■ Saved entries
== == ==

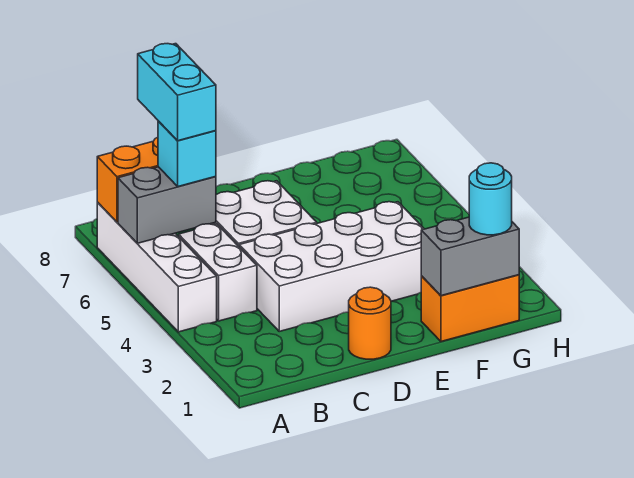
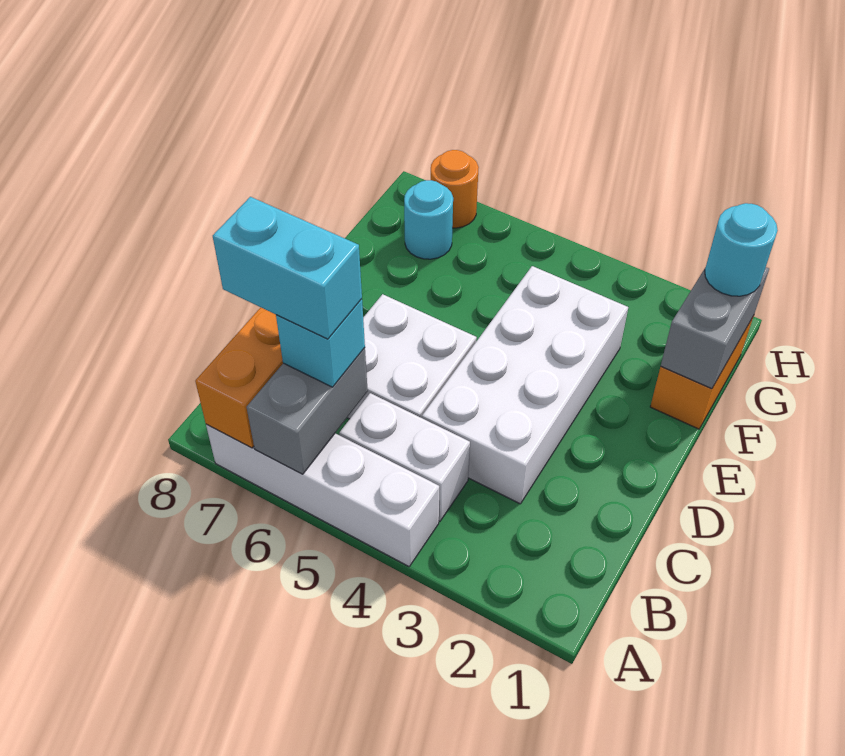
orange 1x1 round brick [349,287,391,359] -> orange 1x1 round brick moved to [431,150,479,228]
none -> cyan 1x1 round brick [404,180,453,259]

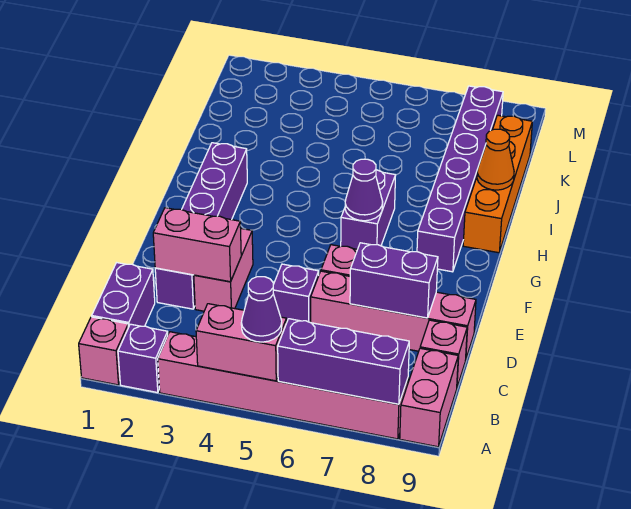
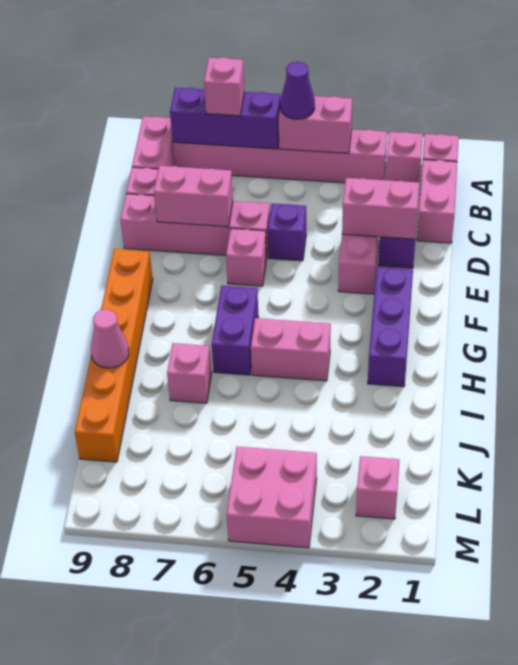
purple 1x1 brick [118,324,168,393] -> pink 1x1 brick [386,132,423,182]
none -> pink 1x1 brick [204,57,244,116]
purple 1x2 brick [92,263,155,327] -> pink 1x2 brick [417,160,457,243]
purple 1x2 brick [350,243,438,318] -> pink 1x2 brick [154,166,233,227]
purple 1x1 cone [345,159,383,221] -> none
purple 1x6 brick [417,86,503,272] -> none
none -> pink 1x2 brick [251,318,331,381]
orange 1x4 brick [463,115,532,253] -> orange 1x6 brick [75,249,153,462]
none -> pink 1x1 brick [167,343,212,403]
orange 1x1 cone [477,129,514,190] -> pink 1x1 cone [91,309,129,368]
none -> pink 1x1 brick [356,456,399,519]
none -> pink 2x2 brick [227,447,317,548]

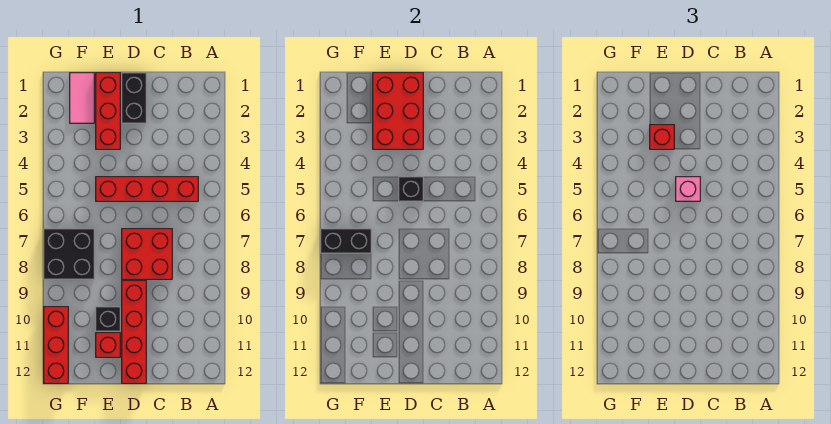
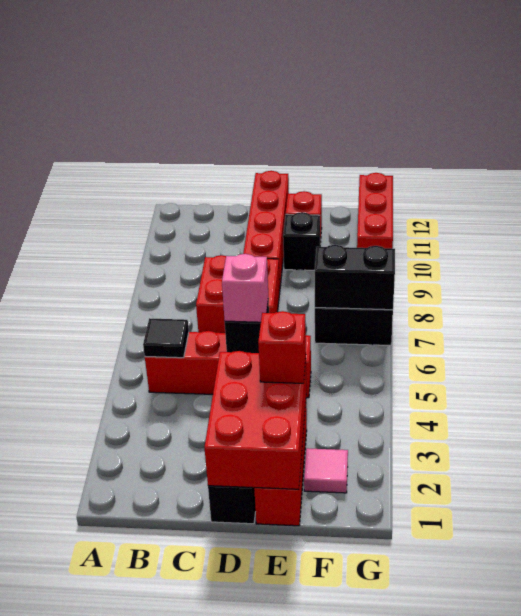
none -> black 1x1 tile [143,318,189,358]
pink 1x2 tile [70,73,94,123] -> pink 1x1 tile [304,448,348,493]

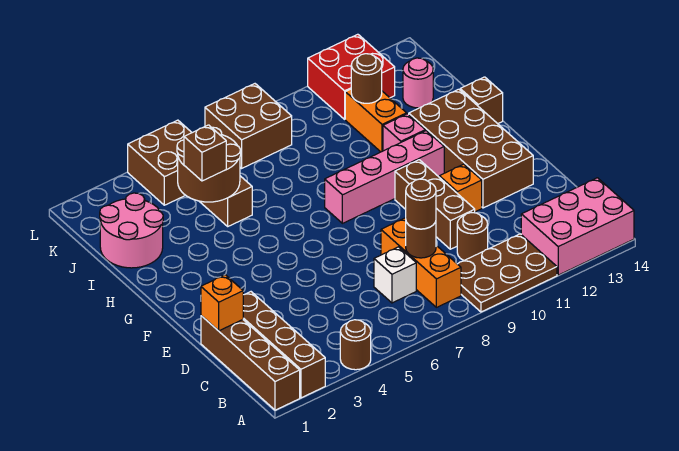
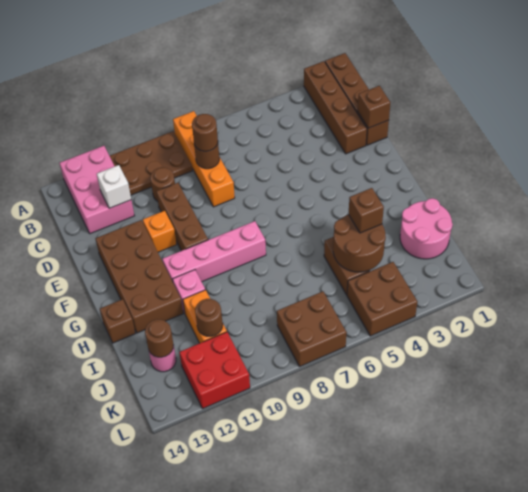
brown 1x1 round brick [340,320,371,370] -> brown 1x1 round brick moved to [145,320,174,357]
pink 2x3 brick [521,178,634,275] -> pink 2x3 brick turned to [60,146,134,234]
orange 1x3 brick [381,218,461,307] -> orange 1x4 brick [173,111,235,207]
white 1x1 brick [374,247,416,303] -> white 1x1 brick moved to [97,165,131,208]
orange 1x1 brick [201,275,243,331] -> brown 1x1 brick [358,86,391,128]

== == ==

■ EXERCISE INSTRUCTIONS
For each line above that contains the word "none", give the line as it is written.

■ RESPONSE AREA
none -> cyan 1x1 round brick [404,180,453,259]
none -> pink 1x1 brick [204,57,244,116]
purple 1x1 cone [345,159,383,221] -> none
purple 1x6 brick [417,86,503,272] -> none
none -> pink 1x2 brick [251,318,331,381]
none -> pink 1x1 brick [167,343,212,403]
none -> pink 1x1 brick [356,456,399,519]
none -> pink 2x2 brick [227,447,317,548]
none -> black 1x1 tile [143,318,189,358]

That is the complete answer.